Set down exactly each line of the entries below, beginning at the one that contains "C2: 12pF (AGND, N_9) -> 33pF (AGND, N_9)" and ending at the last, and no others.

== Segment start ==

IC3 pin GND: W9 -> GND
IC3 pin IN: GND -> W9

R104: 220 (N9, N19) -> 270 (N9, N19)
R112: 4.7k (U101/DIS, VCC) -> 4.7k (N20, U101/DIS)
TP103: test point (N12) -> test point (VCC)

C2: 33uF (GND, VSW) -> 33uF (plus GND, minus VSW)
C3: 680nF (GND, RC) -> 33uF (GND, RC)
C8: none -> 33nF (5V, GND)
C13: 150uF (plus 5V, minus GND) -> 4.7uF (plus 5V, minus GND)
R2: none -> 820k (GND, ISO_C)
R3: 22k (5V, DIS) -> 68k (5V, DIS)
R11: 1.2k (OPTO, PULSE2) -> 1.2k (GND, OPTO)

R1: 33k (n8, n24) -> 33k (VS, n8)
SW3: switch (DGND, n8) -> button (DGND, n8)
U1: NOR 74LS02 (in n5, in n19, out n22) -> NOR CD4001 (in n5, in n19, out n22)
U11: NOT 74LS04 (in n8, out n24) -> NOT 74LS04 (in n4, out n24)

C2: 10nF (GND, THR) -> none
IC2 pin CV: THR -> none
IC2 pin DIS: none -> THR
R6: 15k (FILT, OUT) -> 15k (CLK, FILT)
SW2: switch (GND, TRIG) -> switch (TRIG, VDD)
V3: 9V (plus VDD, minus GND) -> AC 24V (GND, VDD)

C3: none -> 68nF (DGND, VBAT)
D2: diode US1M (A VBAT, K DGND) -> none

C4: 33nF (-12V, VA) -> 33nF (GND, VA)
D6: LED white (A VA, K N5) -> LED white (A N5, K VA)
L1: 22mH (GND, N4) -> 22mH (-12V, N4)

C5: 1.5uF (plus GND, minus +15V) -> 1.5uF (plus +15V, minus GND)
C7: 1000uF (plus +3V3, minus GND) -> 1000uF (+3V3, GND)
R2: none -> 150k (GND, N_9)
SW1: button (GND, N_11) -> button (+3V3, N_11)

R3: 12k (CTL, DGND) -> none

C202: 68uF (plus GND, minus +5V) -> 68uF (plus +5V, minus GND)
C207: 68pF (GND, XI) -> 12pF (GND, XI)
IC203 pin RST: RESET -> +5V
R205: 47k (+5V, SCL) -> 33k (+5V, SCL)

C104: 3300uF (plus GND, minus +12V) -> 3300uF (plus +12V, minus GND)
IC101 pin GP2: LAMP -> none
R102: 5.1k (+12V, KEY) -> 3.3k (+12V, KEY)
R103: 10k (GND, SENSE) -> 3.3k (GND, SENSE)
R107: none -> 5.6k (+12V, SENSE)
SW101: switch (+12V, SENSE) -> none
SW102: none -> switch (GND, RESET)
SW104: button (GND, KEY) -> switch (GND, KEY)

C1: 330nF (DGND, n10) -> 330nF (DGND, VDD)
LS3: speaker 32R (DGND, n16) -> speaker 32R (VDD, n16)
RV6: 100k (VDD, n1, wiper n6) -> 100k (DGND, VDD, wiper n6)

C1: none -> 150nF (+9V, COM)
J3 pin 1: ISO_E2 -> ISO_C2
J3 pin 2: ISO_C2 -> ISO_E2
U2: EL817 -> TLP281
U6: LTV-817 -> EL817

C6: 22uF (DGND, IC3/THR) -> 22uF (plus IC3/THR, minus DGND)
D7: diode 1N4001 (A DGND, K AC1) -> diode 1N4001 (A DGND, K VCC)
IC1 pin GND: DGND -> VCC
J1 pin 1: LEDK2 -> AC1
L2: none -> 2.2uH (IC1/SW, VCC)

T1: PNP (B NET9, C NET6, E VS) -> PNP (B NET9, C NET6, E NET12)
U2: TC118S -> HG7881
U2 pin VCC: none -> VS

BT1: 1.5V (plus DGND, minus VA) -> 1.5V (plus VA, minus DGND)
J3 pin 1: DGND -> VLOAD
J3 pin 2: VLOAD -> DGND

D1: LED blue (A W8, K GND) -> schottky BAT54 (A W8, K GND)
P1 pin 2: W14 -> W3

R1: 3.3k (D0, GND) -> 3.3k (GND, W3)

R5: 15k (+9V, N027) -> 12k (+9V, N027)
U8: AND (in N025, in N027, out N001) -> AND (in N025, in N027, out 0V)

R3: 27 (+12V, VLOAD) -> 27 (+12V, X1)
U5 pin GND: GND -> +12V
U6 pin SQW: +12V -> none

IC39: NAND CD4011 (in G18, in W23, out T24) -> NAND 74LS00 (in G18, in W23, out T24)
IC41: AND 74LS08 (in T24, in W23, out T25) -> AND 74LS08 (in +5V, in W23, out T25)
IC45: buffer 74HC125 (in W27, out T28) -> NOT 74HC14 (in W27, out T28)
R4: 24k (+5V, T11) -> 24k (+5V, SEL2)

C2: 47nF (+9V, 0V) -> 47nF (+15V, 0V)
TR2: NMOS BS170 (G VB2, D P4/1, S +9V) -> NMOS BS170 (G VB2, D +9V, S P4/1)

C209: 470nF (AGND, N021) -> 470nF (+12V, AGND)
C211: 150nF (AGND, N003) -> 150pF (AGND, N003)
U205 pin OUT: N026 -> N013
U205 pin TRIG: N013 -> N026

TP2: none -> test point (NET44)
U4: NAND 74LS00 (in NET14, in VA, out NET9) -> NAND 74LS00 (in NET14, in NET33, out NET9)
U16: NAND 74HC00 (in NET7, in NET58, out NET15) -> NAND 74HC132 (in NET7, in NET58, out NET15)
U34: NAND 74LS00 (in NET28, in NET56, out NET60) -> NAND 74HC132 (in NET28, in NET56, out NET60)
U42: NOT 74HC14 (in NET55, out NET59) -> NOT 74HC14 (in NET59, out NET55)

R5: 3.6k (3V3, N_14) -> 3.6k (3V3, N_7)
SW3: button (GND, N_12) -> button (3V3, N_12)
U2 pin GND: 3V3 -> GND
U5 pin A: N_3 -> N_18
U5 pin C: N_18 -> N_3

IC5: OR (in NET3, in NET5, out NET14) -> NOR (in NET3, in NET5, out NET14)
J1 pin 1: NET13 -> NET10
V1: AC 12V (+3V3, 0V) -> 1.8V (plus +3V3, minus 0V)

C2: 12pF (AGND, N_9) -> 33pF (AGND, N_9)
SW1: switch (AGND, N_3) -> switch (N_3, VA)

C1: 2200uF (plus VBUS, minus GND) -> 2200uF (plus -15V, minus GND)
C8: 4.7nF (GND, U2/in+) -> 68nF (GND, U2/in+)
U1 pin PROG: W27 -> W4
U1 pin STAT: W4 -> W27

== Segment end ==

#### [TASK OUTPUT]
C2: 12pF (AGND, N_9) -> 33pF (AGND, N_9)
SW1: switch (AGND, N_3) -> switch (N_3, VA)

C1: 2200uF (plus VBUS, minus GND) -> 2200uF (plus -15V, minus GND)
C8: 4.7nF (GND, U2/in+) -> 68nF (GND, U2/in+)
U1 pin PROG: W27 -> W4
U1 pin STAT: W4 -> W27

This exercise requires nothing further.